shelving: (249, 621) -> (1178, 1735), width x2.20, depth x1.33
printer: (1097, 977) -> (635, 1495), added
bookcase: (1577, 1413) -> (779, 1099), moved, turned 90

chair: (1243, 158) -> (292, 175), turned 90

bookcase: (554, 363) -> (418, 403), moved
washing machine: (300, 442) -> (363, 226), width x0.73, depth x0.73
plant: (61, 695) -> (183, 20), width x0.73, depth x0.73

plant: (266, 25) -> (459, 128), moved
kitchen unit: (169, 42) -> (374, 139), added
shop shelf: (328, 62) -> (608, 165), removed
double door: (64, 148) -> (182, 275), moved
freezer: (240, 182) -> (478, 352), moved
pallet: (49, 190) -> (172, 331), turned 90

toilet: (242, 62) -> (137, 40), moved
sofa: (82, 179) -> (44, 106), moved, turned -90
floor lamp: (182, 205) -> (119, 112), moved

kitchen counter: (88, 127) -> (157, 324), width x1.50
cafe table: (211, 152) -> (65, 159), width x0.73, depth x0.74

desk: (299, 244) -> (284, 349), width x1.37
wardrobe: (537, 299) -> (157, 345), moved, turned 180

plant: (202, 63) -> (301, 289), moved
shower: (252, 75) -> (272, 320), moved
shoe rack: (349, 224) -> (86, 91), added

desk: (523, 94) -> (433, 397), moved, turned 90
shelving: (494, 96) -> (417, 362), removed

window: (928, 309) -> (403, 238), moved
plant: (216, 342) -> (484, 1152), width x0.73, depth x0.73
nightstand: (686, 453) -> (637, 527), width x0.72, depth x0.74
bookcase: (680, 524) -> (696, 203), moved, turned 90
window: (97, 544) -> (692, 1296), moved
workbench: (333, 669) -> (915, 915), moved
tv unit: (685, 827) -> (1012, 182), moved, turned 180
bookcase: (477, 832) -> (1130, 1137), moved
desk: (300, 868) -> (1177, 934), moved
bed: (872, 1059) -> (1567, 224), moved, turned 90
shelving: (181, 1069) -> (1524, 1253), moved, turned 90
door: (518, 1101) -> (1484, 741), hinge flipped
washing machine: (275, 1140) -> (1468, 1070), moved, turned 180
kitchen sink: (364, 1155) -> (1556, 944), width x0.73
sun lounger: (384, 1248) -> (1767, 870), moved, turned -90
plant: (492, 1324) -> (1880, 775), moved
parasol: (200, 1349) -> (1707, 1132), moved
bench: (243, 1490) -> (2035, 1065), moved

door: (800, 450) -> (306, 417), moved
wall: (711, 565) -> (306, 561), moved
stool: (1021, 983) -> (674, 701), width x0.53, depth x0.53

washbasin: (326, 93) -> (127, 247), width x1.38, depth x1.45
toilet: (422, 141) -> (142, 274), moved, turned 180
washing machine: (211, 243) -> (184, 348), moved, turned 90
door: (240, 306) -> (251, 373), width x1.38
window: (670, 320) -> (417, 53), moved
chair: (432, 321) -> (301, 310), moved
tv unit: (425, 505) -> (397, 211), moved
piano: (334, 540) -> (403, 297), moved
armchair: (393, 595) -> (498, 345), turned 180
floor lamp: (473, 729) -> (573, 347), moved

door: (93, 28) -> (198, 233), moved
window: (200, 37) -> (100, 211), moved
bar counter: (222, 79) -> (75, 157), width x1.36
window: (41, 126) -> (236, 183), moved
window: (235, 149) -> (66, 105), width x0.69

........

■ **Work to complete**
What is needed is an exact transcription of all the data.

■ **Response to the exercise**
shelving: (249, 621) -> (1178, 1735), width x2.20, depth x1.33
printer: (1097, 977) -> (635, 1495), added
bookcase: (1577, 1413) -> (779, 1099), moved, turned 90

chair: (1243, 158) -> (292, 175), turned 90

bookcase: (554, 363) -> (418, 403), moved
washing machine: (300, 442) -> (363, 226), width x0.73, depth x0.73
plant: (61, 695) -> (183, 20), width x0.73, depth x0.73

plant: (266, 25) -> (459, 128), moved
kitchen unit: (169, 42) -> (374, 139), added
shop shelf: (328, 62) -> (608, 165), removed
double door: (64, 148) -> (182, 275), moved
freezer: (240, 182) -> (478, 352), moved
pallet: (49, 190) -> (172, 331), turned 90

toilet: (242, 62) -> (137, 40), moved
sofa: (82, 179) -> (44, 106), moved, turned -90
floor lamp: (182, 205) -> (119, 112), moved

kitchen counter: (88, 127) -> (157, 324), width x1.50
cafe table: (211, 152) -> (65, 159), width x0.73, depth x0.74

desk: (299, 244) -> (284, 349), width x1.37
wardrobe: (537, 299) -> (157, 345), moved, turned 180

plant: (202, 63) -> (301, 289), moved
shower: (252, 75) -> (272, 320), moved
shoe rack: (349, 224) -> (86, 91), added

desk: (523, 94) -> (433, 397), moved, turned 90
shelving: (494, 96) -> (417, 362), removed

window: (928, 309) -> (403, 238), moved
plant: (216, 342) -> (484, 1152), width x0.73, depth x0.73
nightstand: (686, 453) -> (637, 527), width x0.72, depth x0.74
bookcase: (680, 524) -> (696, 203), moved, turned 90
window: (97, 544) -> (692, 1296), moved
workbench: (333, 669) -> (915, 915), moved
tv unit: (685, 827) -> (1012, 182), moved, turned 180
bookcase: (477, 832) -> (1130, 1137), moved
desk: (300, 868) -> (1177, 934), moved
bed: (872, 1059) -> (1567, 224), moved, turned 90
shelving: (181, 1069) -> (1524, 1253), moved, turned 90
door: (518, 1101) -> (1484, 741), hinge flipped
washing machine: (275, 1140) -> (1468, 1070), moved, turned 180
kitchen sink: (364, 1155) -> (1556, 944), width x0.73
sun lounger: (384, 1248) -> (1767, 870), moved, turned -90
plant: (492, 1324) -> (1880, 775), moved
parasol: (200, 1349) -> (1707, 1132), moved
bench: (243, 1490) -> (2035, 1065), moved

door: (800, 450) -> (306, 417), moved
wall: (711, 565) -> (306, 561), moved
stool: (1021, 983) -> (674, 701), width x0.53, depth x0.53

washbasin: (326, 93) -> (127, 247), width x1.38, depth x1.45
toilet: (422, 141) -> (142, 274), moved, turned 180
washing machine: (211, 243) -> (184, 348), moved, turned 90
door: (240, 306) -> (251, 373), width x1.38
window: (670, 320) -> (417, 53), moved
chair: (432, 321) -> (301, 310), moved
tv unit: (425, 505) -> (397, 211), moved
piano: (334, 540) -> (403, 297), moved
armchair: (393, 595) -> (498, 345), turned 180
floor lamp: (473, 729) -> (573, 347), moved

door: (93, 28) -> (198, 233), moved
window: (200, 37) -> (100, 211), moved
bar counter: (222, 79) -> (75, 157), width x1.36
window: (41, 126) -> (236, 183), moved
window: (235, 149) -> (66, 105), width x0.69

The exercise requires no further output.